Extracted entries »
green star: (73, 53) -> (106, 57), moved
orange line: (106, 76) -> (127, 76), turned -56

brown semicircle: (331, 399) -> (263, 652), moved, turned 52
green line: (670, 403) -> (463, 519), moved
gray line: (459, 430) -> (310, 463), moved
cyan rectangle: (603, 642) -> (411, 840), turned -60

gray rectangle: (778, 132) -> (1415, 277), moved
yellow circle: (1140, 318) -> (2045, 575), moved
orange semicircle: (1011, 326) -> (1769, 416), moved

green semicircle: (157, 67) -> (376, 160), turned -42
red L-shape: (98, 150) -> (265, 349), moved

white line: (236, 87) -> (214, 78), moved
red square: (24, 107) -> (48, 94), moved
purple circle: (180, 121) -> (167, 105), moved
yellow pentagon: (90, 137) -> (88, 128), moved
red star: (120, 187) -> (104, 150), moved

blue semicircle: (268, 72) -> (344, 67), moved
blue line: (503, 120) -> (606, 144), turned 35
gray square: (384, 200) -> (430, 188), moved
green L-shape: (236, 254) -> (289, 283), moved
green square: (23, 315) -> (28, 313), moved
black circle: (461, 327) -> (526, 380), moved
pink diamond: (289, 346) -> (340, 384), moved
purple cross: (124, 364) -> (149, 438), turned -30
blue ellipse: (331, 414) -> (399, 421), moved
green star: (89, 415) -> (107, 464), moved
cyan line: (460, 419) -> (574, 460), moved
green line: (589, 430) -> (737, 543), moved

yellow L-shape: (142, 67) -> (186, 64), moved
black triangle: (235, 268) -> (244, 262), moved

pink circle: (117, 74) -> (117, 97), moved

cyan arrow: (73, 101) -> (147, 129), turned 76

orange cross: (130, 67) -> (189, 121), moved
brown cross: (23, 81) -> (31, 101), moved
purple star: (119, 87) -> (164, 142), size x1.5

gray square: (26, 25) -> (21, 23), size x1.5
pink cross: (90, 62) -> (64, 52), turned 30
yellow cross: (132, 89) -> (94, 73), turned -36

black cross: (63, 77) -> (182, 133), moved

Exercise » Within the listing above, the range opens at the line with "yellow pentagon: (90, 137)" and closes at the line with "purple cross: (124, 364)". Reproduce exactly the lines of that range, including both ends.

Solution for this exercise »
yellow pentagon: (90, 137) -> (88, 128), moved
red star: (120, 187) -> (104, 150), moved

blue semicircle: (268, 72) -> (344, 67), moved
blue line: (503, 120) -> (606, 144), turned 35
gray square: (384, 200) -> (430, 188), moved
green L-shape: (236, 254) -> (289, 283), moved
green square: (23, 315) -> (28, 313), moved
black circle: (461, 327) -> (526, 380), moved
pink diamond: (289, 346) -> (340, 384), moved
purple cross: (124, 364) -> (149, 438), turned -30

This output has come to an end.